MATERIAL FOR THIS TASK Start Marker
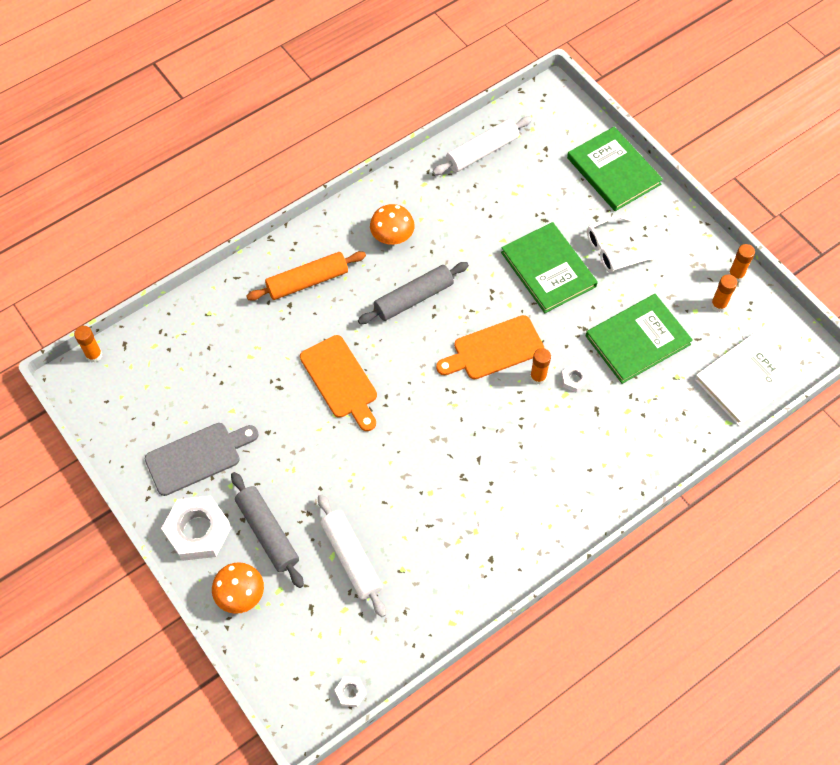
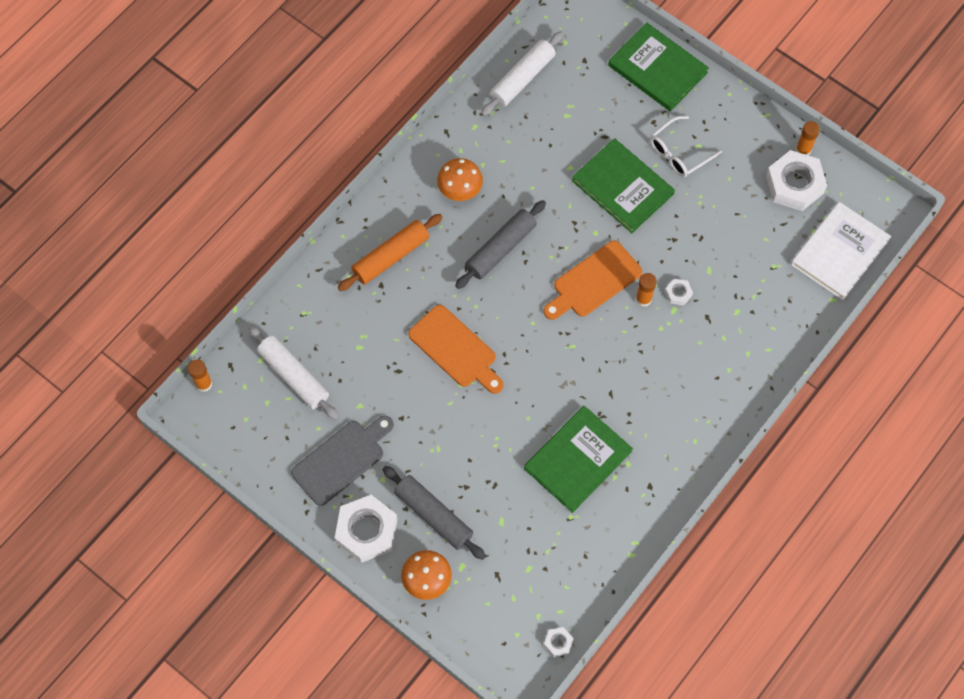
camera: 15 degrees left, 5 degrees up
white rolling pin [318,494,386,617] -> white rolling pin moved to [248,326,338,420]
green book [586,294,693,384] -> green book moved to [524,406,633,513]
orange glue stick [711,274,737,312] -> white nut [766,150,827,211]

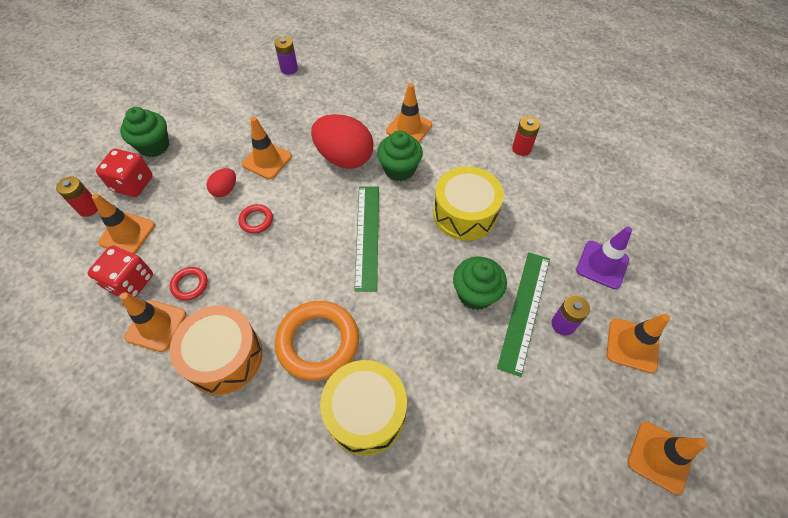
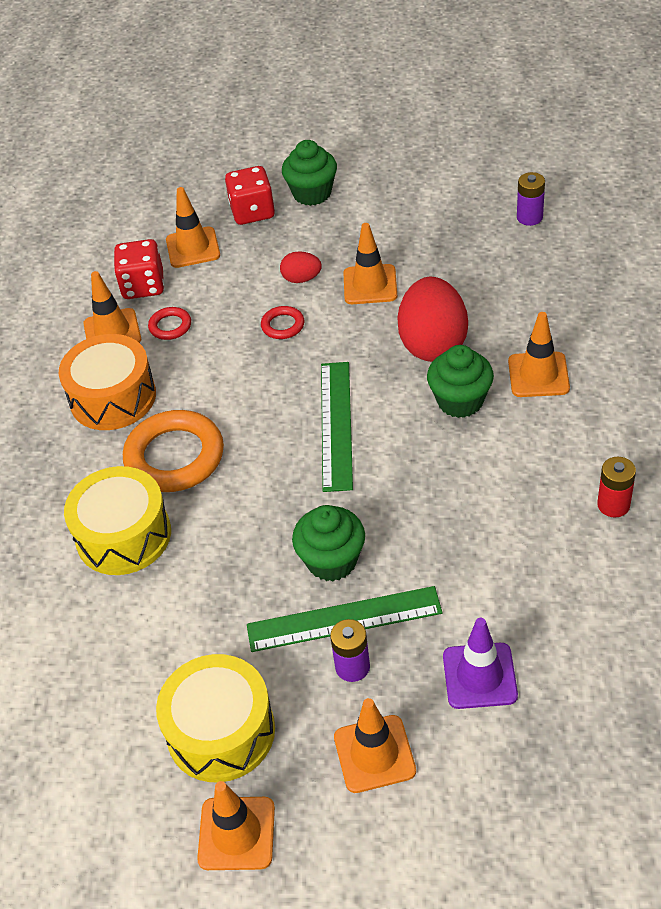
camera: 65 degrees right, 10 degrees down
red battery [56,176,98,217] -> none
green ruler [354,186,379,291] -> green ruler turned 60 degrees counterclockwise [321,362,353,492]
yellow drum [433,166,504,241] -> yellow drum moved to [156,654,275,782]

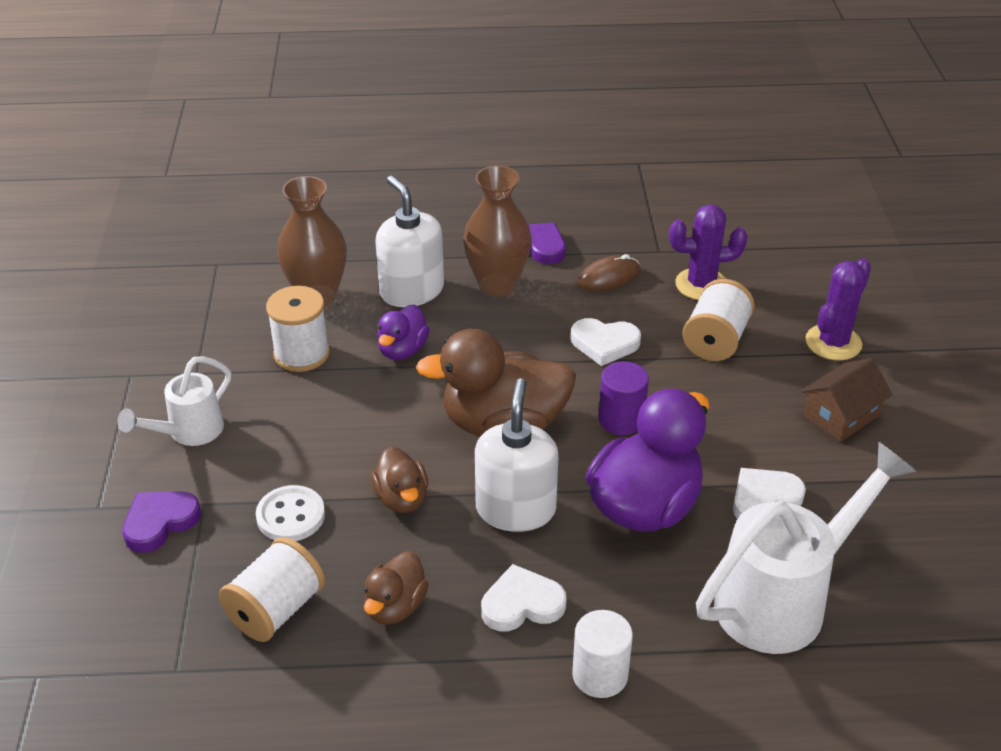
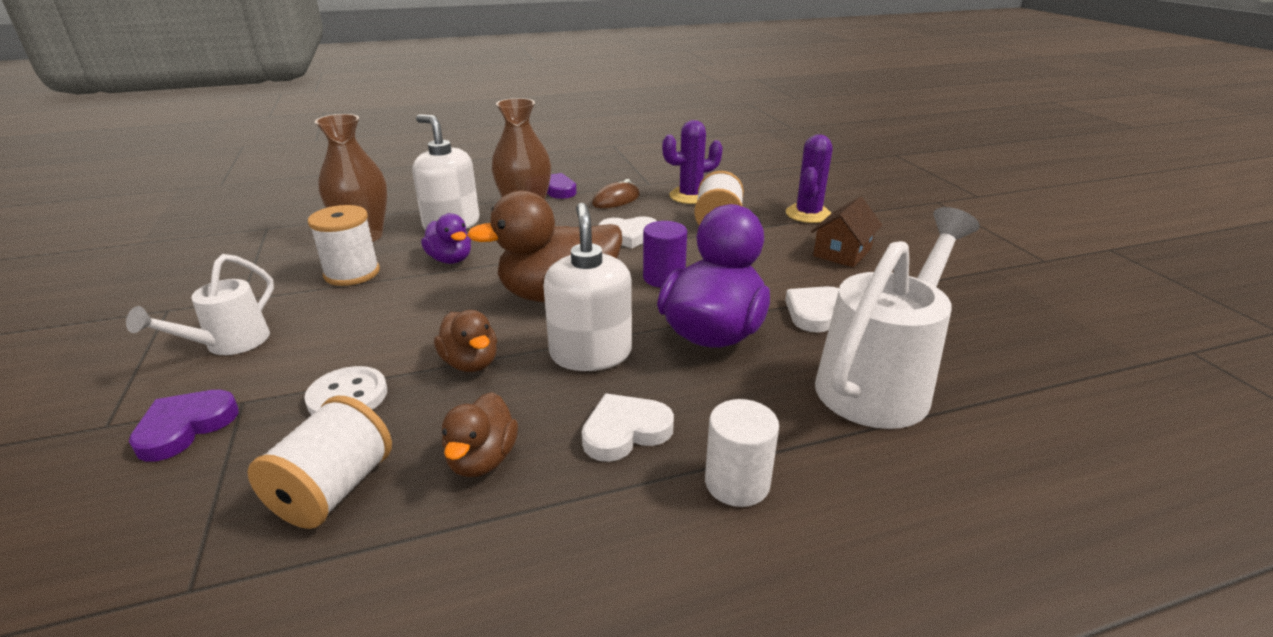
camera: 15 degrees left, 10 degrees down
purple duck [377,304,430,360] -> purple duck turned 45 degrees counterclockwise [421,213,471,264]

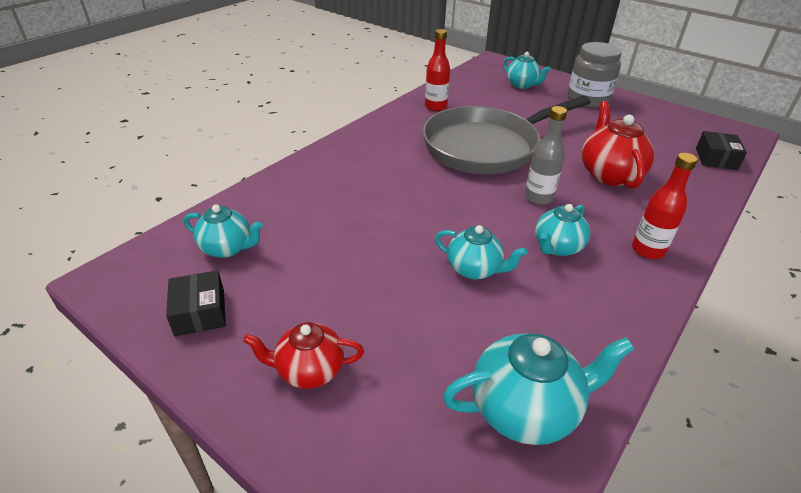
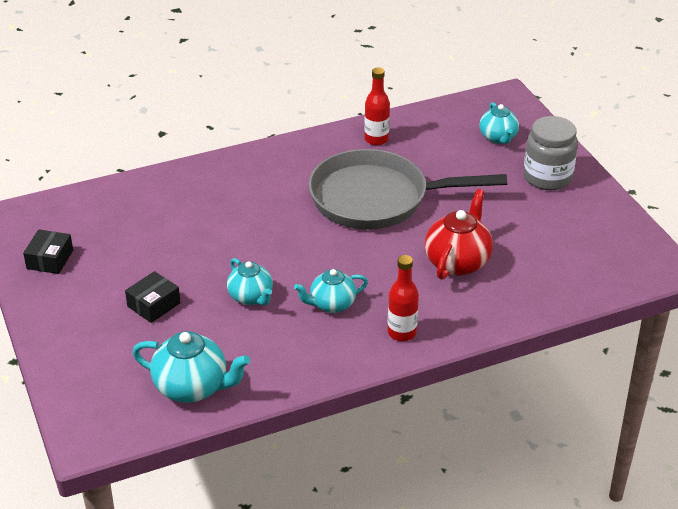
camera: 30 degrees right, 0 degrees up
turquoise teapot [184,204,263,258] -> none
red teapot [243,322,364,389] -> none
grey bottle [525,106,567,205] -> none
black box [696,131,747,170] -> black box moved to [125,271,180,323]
MATERIAL FOR THIS TASK End Marker
*WHAT TO PRODUCE*.
From the line with "purple duck [377,304,430,360]" through the last line of the entries above, transcribe everything exactly, both ends included, but not the pictures.

*TASK RESPONSE*.
purple duck [377,304,430,360] -> purple duck turned 45 degrees counterclockwise [421,213,471,264]

camera: 30 degrees right, 0 degrees up
turquoise teapot [184,204,263,258] -> none
red teapot [243,322,364,389] -> none
grey bottle [525,106,567,205] -> none
black box [696,131,747,170] -> black box moved to [125,271,180,323]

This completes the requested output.